**Assigned task**
Where a line holds the word "bell", copy it from the records.

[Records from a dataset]

* * * * * * *

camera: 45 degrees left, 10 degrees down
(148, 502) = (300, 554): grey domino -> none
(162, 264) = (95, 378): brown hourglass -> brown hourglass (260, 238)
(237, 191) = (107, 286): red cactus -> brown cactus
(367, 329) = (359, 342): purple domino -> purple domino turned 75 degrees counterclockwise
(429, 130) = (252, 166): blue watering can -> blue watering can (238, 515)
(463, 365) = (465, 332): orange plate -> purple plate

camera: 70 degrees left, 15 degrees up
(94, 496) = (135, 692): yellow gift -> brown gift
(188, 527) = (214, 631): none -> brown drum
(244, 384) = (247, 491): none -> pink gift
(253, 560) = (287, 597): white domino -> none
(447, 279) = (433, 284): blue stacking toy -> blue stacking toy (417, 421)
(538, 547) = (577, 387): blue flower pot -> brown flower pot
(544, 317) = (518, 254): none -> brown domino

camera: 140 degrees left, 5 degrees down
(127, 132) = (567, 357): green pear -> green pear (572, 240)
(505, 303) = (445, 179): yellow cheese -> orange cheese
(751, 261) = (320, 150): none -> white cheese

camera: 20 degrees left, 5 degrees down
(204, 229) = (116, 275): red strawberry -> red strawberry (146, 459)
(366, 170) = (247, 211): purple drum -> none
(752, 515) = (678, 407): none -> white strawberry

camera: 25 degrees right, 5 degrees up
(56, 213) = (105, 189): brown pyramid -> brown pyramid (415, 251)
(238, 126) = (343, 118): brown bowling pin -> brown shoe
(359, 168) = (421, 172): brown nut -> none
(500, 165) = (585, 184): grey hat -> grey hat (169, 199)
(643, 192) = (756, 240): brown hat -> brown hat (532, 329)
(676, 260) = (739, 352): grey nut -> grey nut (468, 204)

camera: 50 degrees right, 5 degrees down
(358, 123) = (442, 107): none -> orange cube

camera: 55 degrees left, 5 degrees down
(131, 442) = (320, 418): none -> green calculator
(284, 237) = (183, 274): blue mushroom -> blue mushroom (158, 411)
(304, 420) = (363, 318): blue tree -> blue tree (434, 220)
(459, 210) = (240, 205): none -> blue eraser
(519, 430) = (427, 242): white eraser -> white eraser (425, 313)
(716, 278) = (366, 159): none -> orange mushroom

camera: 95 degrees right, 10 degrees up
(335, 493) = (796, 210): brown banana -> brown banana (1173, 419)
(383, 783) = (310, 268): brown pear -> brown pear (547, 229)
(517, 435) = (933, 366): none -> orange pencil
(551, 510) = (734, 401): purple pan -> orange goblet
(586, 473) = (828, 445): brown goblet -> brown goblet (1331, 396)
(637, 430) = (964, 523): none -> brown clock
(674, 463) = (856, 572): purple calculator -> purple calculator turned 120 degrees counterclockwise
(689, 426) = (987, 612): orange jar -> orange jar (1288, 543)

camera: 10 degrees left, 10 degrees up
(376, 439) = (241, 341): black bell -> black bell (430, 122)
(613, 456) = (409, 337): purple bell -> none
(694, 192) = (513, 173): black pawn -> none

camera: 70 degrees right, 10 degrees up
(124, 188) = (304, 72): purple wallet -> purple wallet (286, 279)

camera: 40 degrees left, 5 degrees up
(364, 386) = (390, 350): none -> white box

* * * * * * *

**Completed exercise**
(376, 439) = (241, 341): black bell -> black bell (430, 122)
(613, 456) = (409, 337): purple bell -> none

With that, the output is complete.